• _Aim of the exercise_
Where a line of the entries holds the string "brown", copy that line.

• _Information shown_

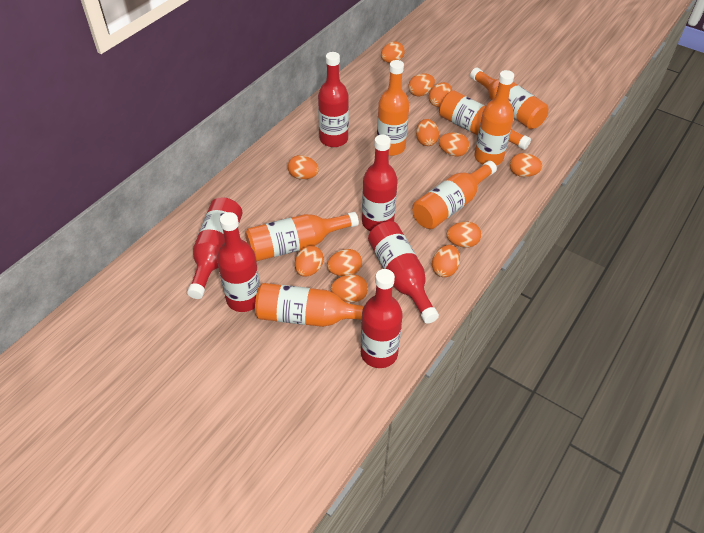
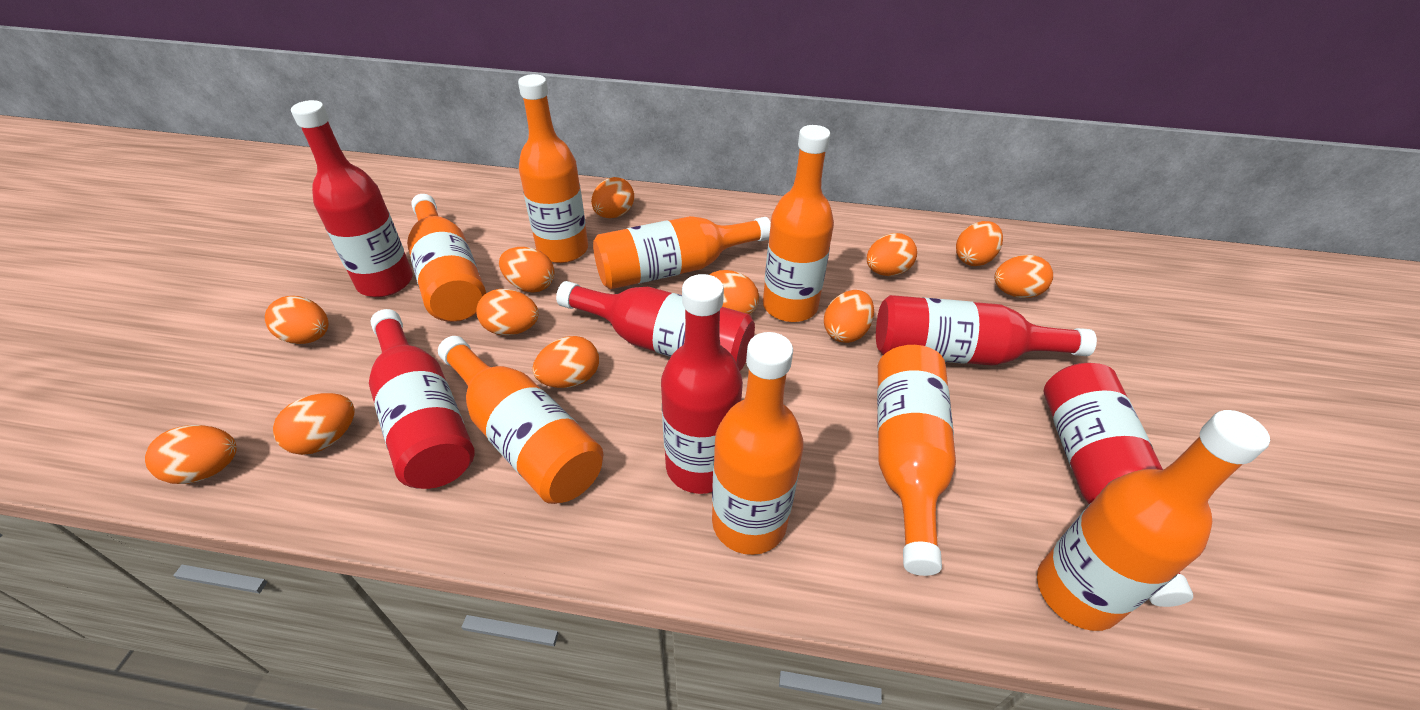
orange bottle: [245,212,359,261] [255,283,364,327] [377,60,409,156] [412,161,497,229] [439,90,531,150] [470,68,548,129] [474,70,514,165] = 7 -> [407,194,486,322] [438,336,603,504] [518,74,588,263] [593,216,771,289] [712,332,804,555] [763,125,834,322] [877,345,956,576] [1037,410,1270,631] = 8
--
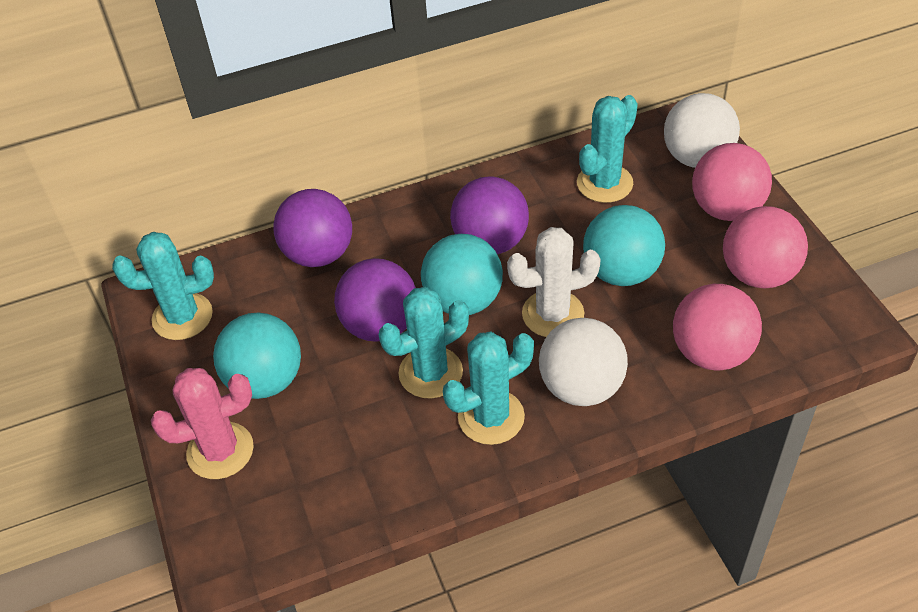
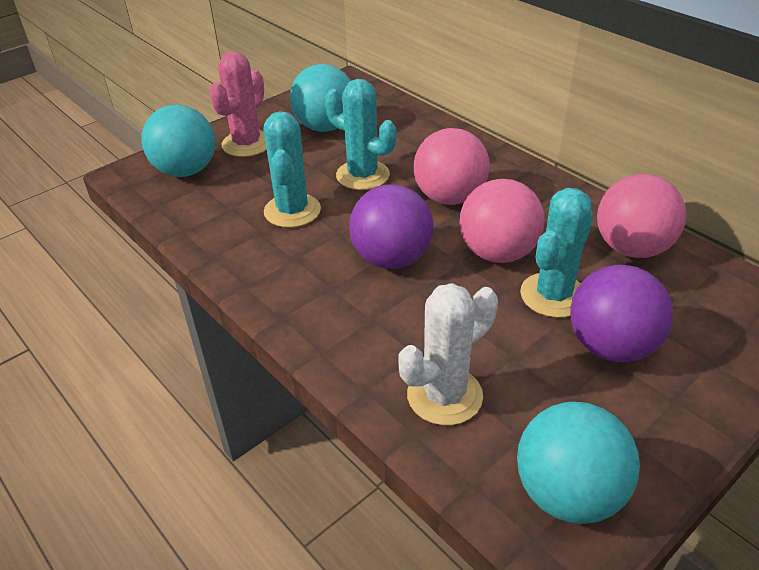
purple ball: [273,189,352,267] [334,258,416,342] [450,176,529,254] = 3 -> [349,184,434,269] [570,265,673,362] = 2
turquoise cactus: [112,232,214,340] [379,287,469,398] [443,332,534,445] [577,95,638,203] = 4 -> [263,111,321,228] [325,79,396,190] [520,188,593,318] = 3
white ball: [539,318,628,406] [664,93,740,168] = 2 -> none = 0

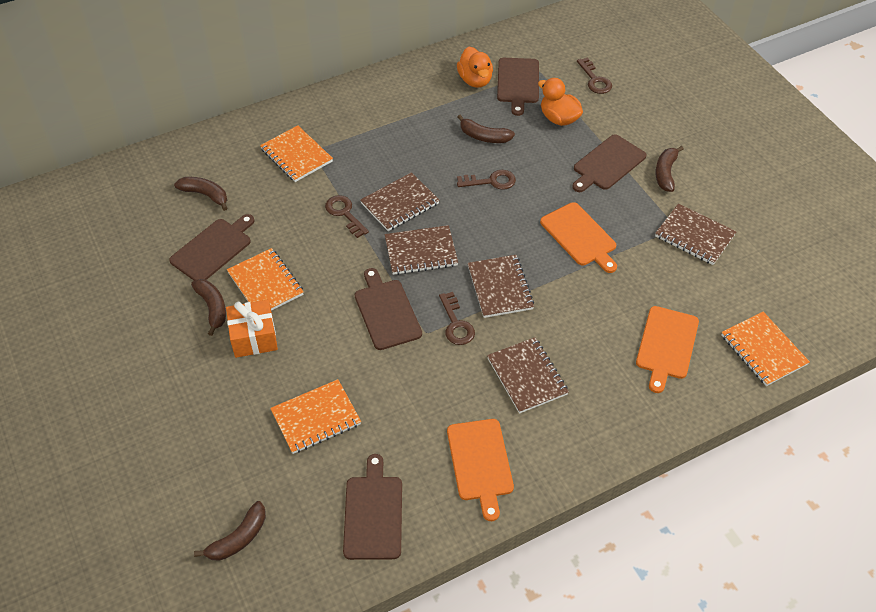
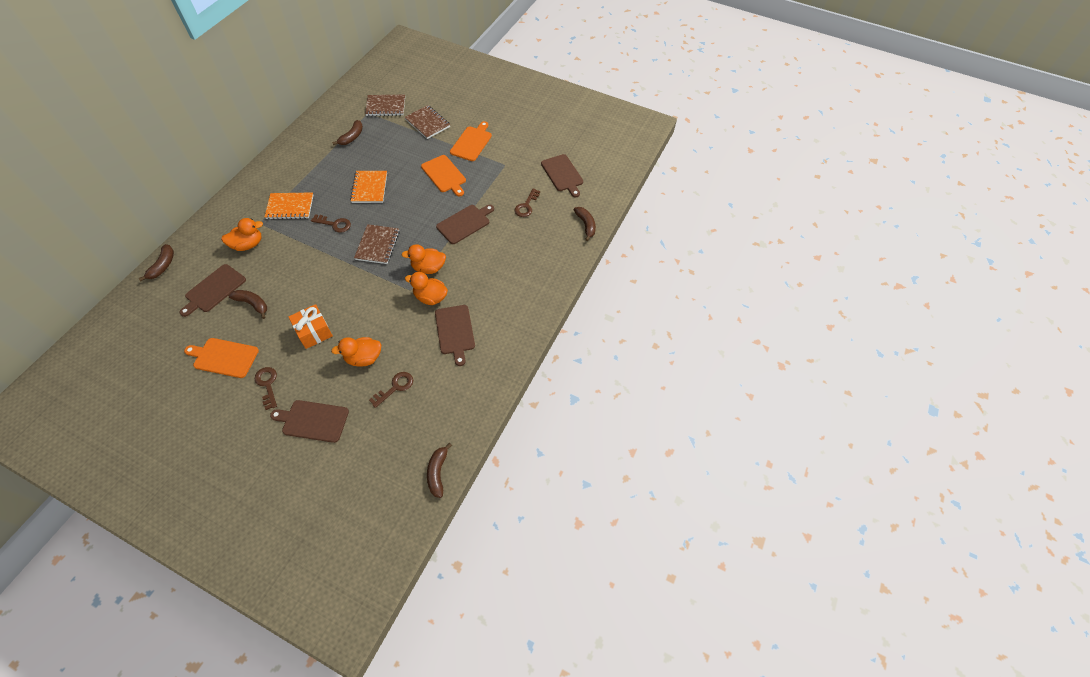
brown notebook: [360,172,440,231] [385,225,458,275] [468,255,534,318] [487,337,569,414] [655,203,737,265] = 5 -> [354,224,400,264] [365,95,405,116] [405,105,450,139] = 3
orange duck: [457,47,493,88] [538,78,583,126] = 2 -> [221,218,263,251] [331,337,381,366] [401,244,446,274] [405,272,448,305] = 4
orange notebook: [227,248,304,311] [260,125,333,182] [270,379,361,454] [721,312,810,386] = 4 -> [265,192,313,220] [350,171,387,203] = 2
==
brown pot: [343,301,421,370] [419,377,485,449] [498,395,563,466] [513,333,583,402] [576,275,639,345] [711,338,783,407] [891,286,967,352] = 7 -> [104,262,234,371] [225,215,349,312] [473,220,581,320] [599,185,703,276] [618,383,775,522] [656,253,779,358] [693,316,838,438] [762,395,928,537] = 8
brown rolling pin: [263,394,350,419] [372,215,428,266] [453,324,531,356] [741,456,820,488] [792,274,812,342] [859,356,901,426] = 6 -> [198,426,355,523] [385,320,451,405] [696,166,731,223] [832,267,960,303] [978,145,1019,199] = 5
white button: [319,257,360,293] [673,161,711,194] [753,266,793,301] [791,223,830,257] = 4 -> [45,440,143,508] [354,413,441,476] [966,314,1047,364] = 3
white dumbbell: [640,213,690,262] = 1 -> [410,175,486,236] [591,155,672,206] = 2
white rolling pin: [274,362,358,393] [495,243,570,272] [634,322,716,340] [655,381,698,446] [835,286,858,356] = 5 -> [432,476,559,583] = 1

• _Exercise answer_
brown notebook: [360,172,440,231] [385,225,458,275] [468,255,534,318] [487,337,569,414] [655,203,737,265] = 5 -> [354,224,400,264] [365,95,405,116] [405,105,450,139] = 3
brown pot: [343,301,421,370] [419,377,485,449] [498,395,563,466] [513,333,583,402] [576,275,639,345] [711,338,783,407] [891,286,967,352] = 7 -> [104,262,234,371] [225,215,349,312] [473,220,581,320] [599,185,703,276] [618,383,775,522] [656,253,779,358] [693,316,838,438] [762,395,928,537] = 8
brown rolling pin: [263,394,350,419] [372,215,428,266] [453,324,531,356] [741,456,820,488] [792,274,812,342] [859,356,901,426] = 6 -> [198,426,355,523] [385,320,451,405] [696,166,731,223] [832,267,960,303] [978,145,1019,199] = 5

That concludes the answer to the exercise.